# Dataset
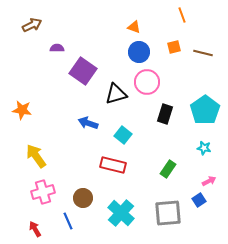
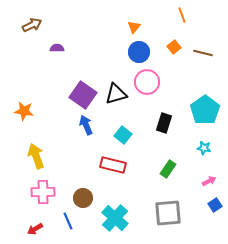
orange triangle: rotated 48 degrees clockwise
orange square: rotated 24 degrees counterclockwise
purple square: moved 24 px down
orange star: moved 2 px right, 1 px down
black rectangle: moved 1 px left, 9 px down
blue arrow: moved 2 px left, 2 px down; rotated 48 degrees clockwise
yellow arrow: rotated 15 degrees clockwise
pink cross: rotated 15 degrees clockwise
blue square: moved 16 px right, 5 px down
cyan cross: moved 6 px left, 5 px down
red arrow: rotated 91 degrees counterclockwise
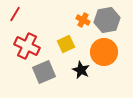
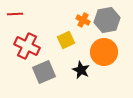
red line: rotated 56 degrees clockwise
yellow square: moved 4 px up
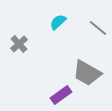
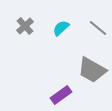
cyan semicircle: moved 3 px right, 6 px down
gray cross: moved 6 px right, 18 px up
gray trapezoid: moved 5 px right, 3 px up
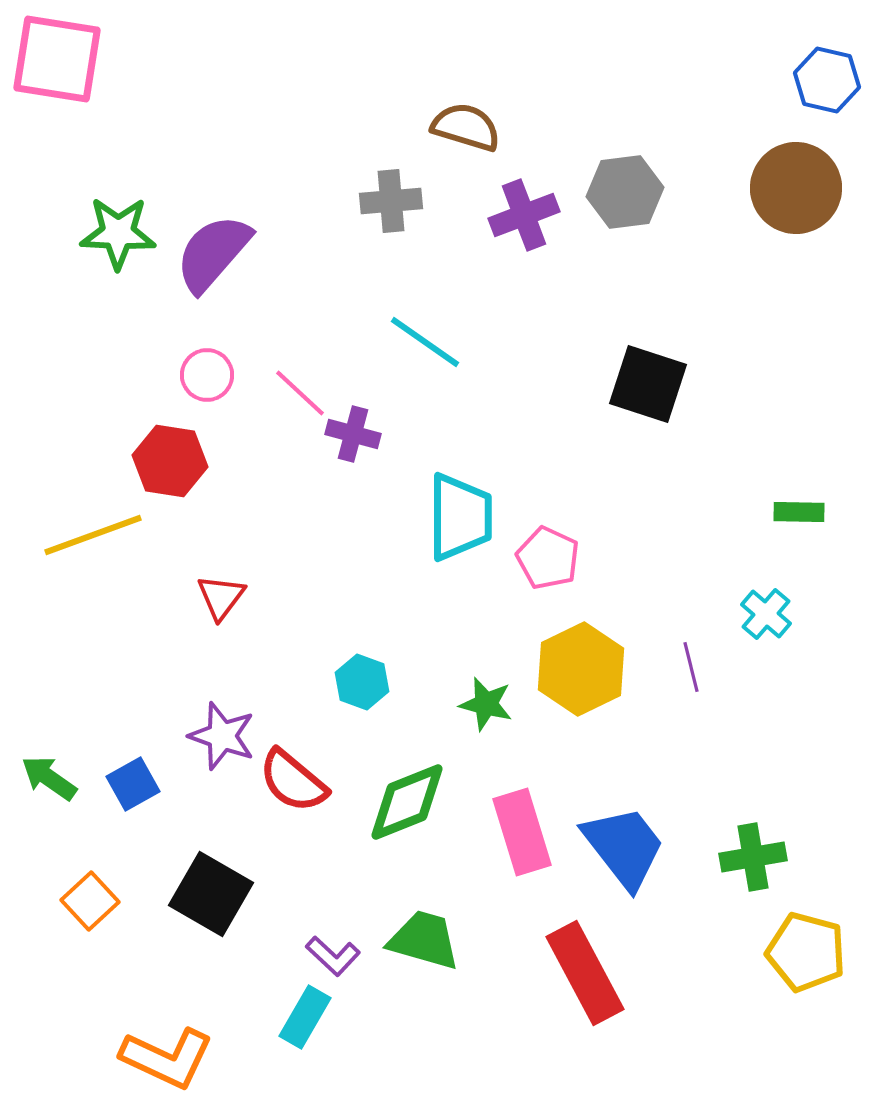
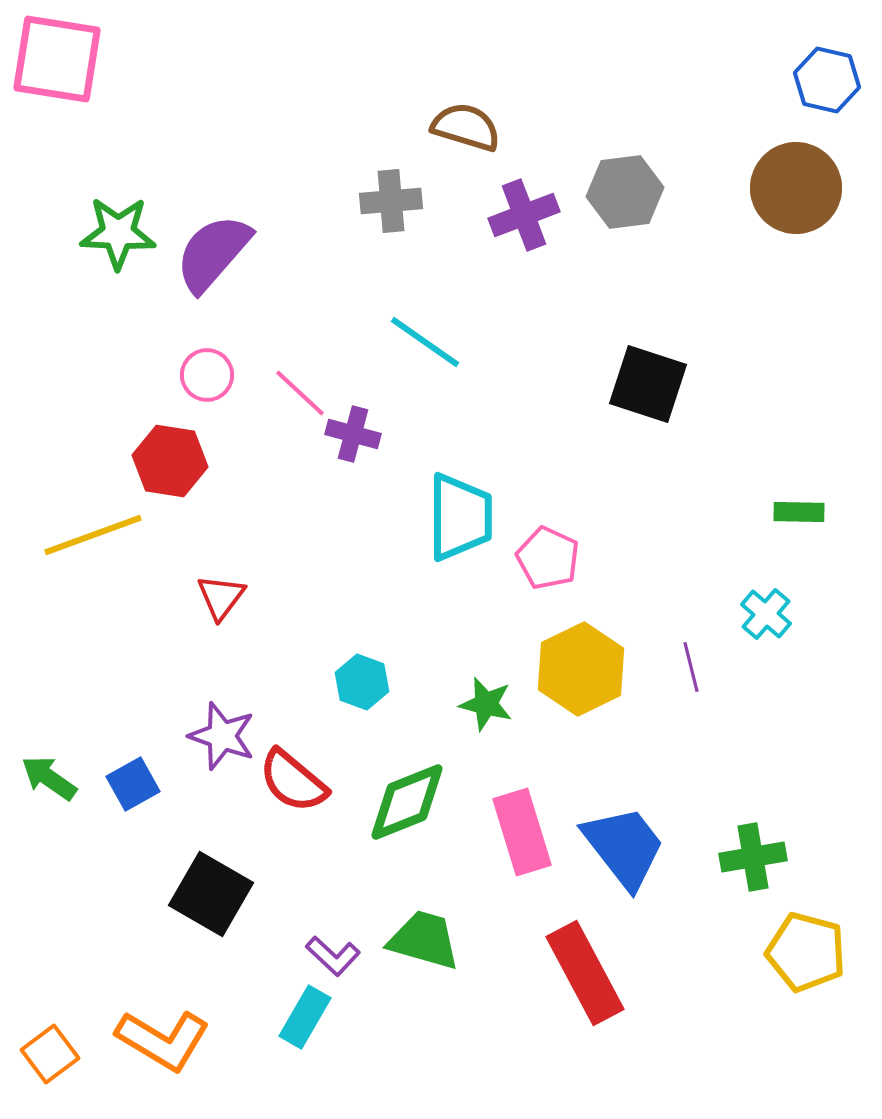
orange square at (90, 901): moved 40 px left, 153 px down; rotated 6 degrees clockwise
orange L-shape at (167, 1058): moved 4 px left, 18 px up; rotated 6 degrees clockwise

# What to produce
The whole listing is to be written out exactly; the pictures stay out of the copy.

# Answer box
orange triangle: rotated 48 degrees clockwise
orange square: rotated 24 degrees counterclockwise
purple square: moved 24 px down
orange star: moved 2 px right, 1 px down
black rectangle: moved 1 px left, 9 px down
blue arrow: moved 2 px left, 2 px down; rotated 48 degrees clockwise
yellow arrow: rotated 15 degrees clockwise
pink cross: rotated 15 degrees clockwise
blue square: moved 16 px right, 5 px down
cyan cross: moved 6 px left, 5 px down
red arrow: rotated 91 degrees counterclockwise
red line: rotated 56 degrees clockwise
yellow square: moved 4 px up
cyan semicircle: moved 3 px right, 6 px down
gray cross: moved 6 px right, 18 px up
gray trapezoid: moved 5 px right, 3 px up
orange square at (90, 901): moved 40 px left, 153 px down; rotated 6 degrees clockwise
orange L-shape at (167, 1058): moved 4 px left, 18 px up; rotated 6 degrees clockwise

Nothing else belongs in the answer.